In the copy, include every record below exactly as it appears, but no pictures.

-- Extracted information --
+ + + + +

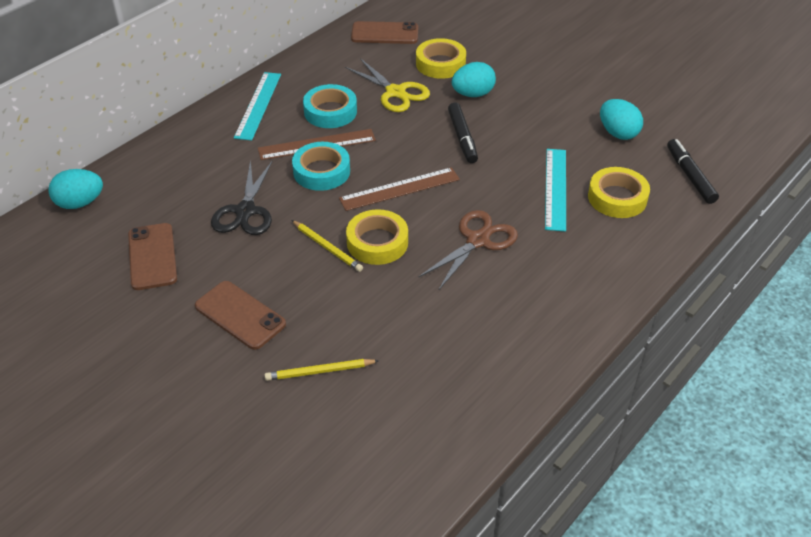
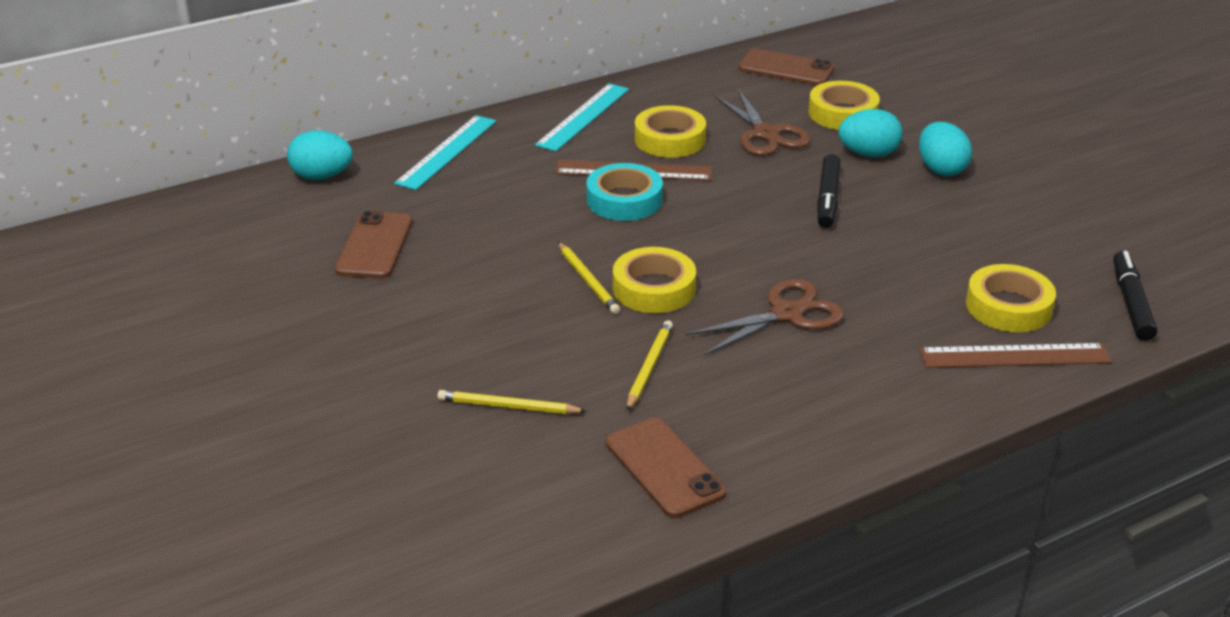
camera: 20 degrees right, 10 degrees down
(240, 315) = (444, 327): brown phone -> brown phone (664, 468)
(245, 211) = (508, 223): black scissors -> none
(330, 112) = (669, 139): turquoise tape -> yellow tape
(395, 92) = (765, 134): yellow scissors -> brown scissors
(399, 189) = (714, 237): brown ruler -> brown ruler (1014, 356)
(404, 310) = (649, 367): none -> yellow pencil
(555, 188) = (925, 279): turquoise ruler -> turquoise ruler (446, 151)
(618, 133) = (1050, 234): turquoise egg -> turquoise egg (941, 169)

+ + + + +

-- Answer area --
camera: 20 degrees right, 10 degrees down
(240, 315) = (444, 327): brown phone -> brown phone (664, 468)
(245, 211) = (508, 223): black scissors -> none
(330, 112) = (669, 139): turquoise tape -> yellow tape
(395, 92) = (765, 134): yellow scissors -> brown scissors
(399, 189) = (714, 237): brown ruler -> brown ruler (1014, 356)
(404, 310) = (649, 367): none -> yellow pencil
(555, 188) = (925, 279): turquoise ruler -> turquoise ruler (446, 151)
(618, 133) = (1050, 234): turquoise egg -> turquoise egg (941, 169)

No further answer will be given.